Material for the task:
*****

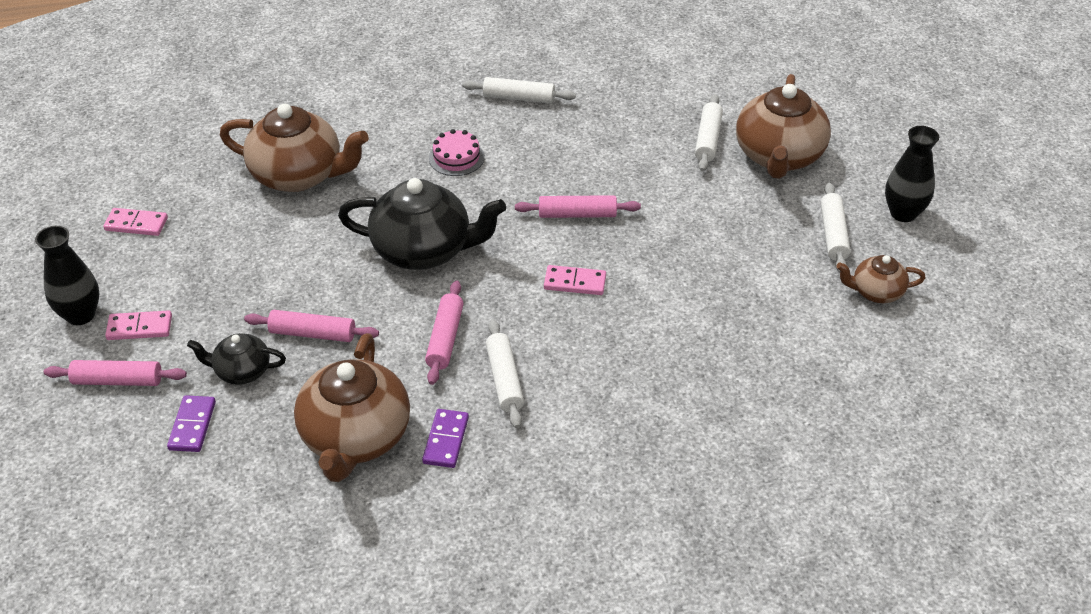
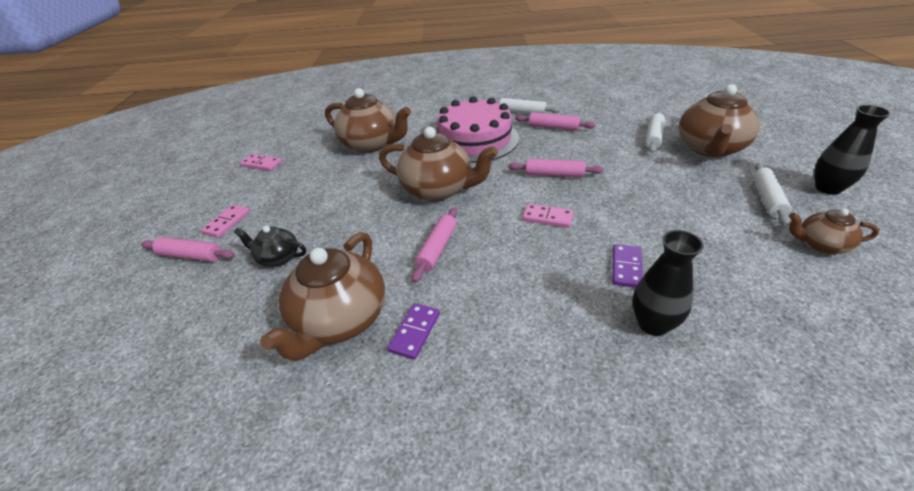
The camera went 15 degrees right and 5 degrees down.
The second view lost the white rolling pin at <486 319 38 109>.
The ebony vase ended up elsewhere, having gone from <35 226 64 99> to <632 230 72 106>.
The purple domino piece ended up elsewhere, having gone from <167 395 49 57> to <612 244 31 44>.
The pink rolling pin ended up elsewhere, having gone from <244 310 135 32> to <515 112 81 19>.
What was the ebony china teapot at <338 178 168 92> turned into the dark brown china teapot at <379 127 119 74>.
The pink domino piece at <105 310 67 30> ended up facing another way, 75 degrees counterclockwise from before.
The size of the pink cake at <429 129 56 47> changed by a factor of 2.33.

*****

Task statement: What lines in the records above include the string "ebony"? Copy each one.

Answer section:
The ebony vase ended up elsewhere, having gone from <35 226 64 99> to <632 230 72 106>.
What was the ebony china teapot at <338 178 168 92> turned into the dark brown china teapot at <379 127 119 74>.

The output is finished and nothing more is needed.